▶ **Exercise directions**
Some lines in the entries contain the word "blue". Copy all of them.

▶ **Input data**

..............................

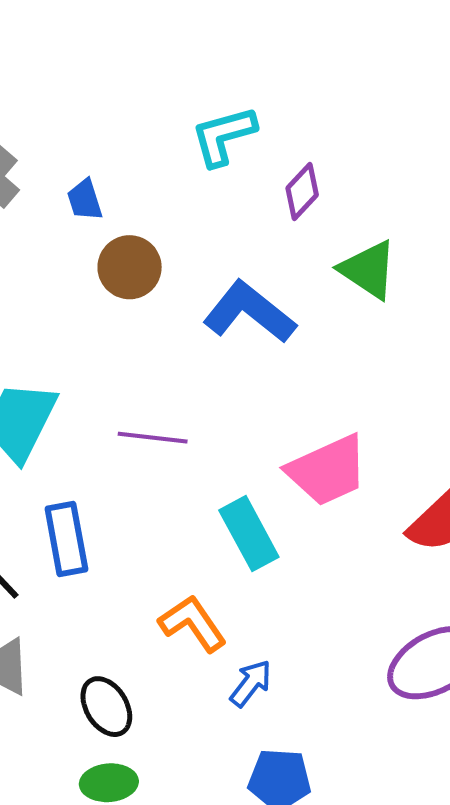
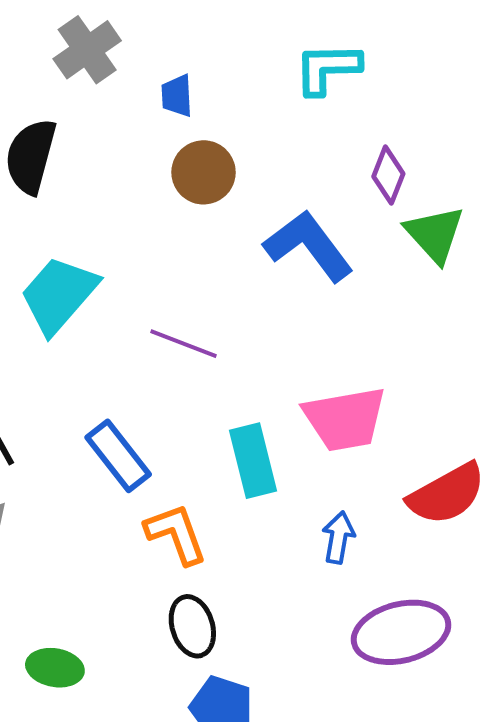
purple diamond: (302, 192) -> (388, 175), moved, turned -36
blue rectangle: (66, 539) -> (118, 456), moved, turned -42
blue arrow: (251, 683) -> (338, 537), moved, turned -42
black ellipse: (106, 707) -> (192, 626), moved

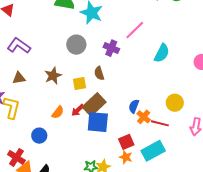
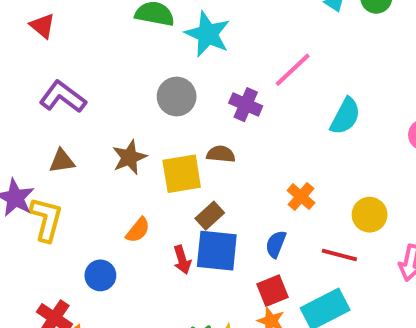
brown semicircle: (99, 73) -> (221, 154), turned 112
yellow square: (80, 84) -> (182, 174), size x1.5
brown rectangle: (94, 105) -> (210, 216), size x0.6
blue semicircle: (134, 106) -> (276, 244), moved
red arrow: (78, 110) -> (182, 260), moved, turned -64
orange cross: (144, 117) -> (301, 197), moved

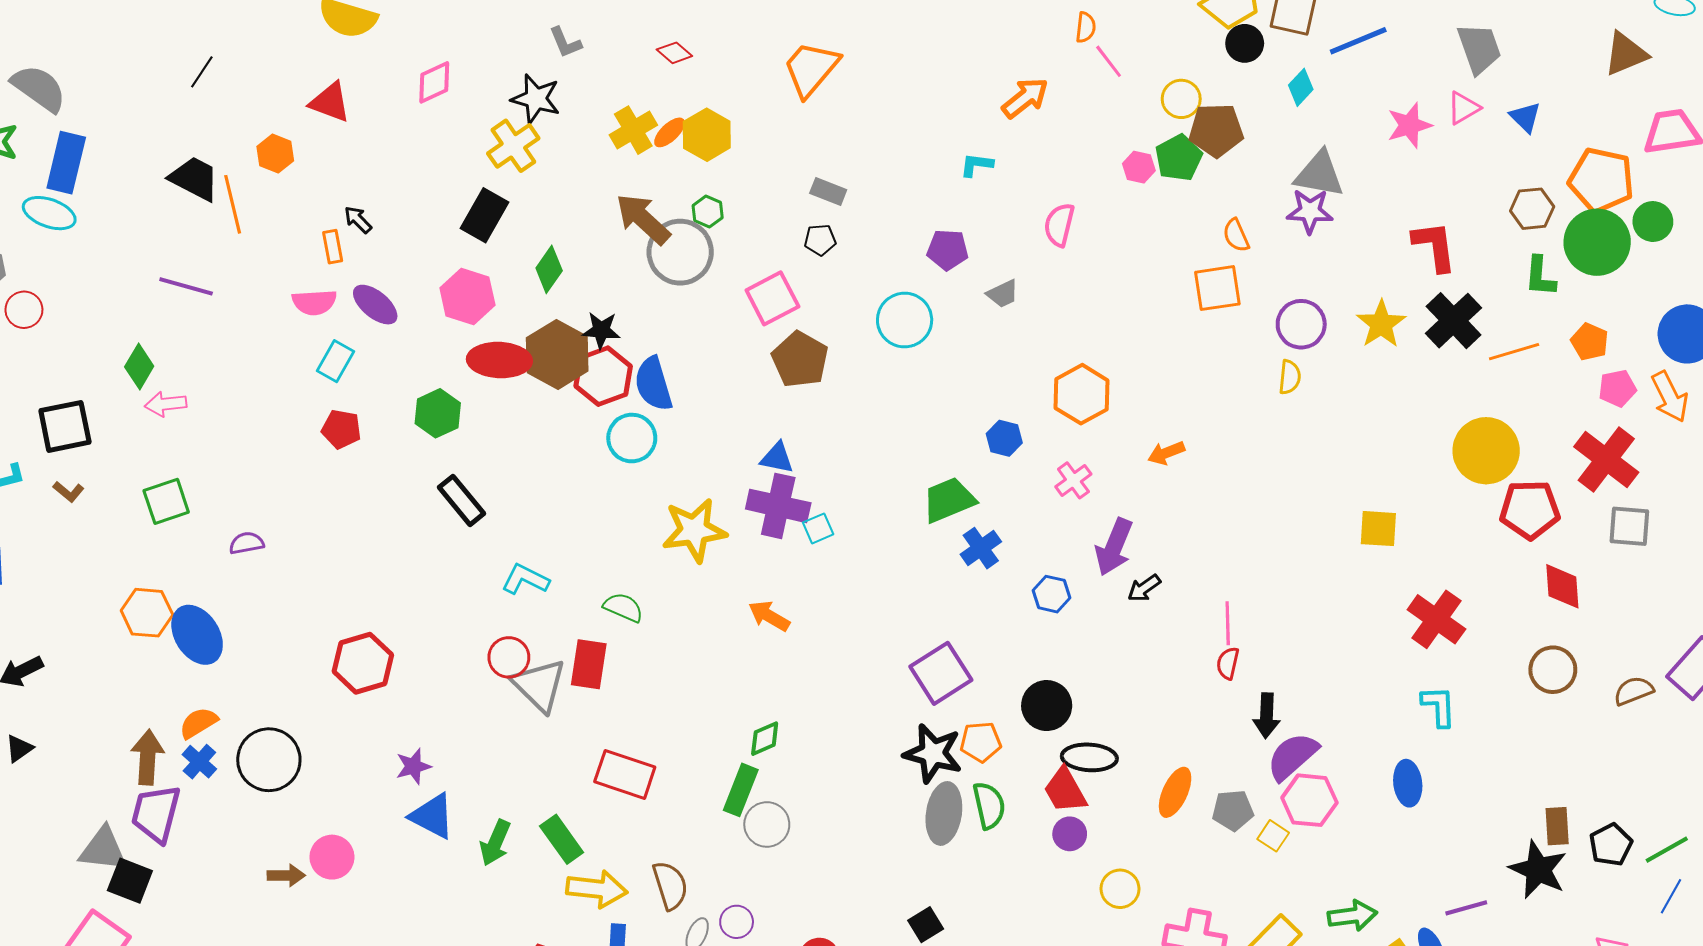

..............................

▶ **Solution to this problem**
blue rectangle: (66, 539) -> (118, 456), moved, turned -42
blue arrow: (251, 683) -> (338, 537), moved, turned -42
blue semicircle: (134, 106) -> (276, 244), moved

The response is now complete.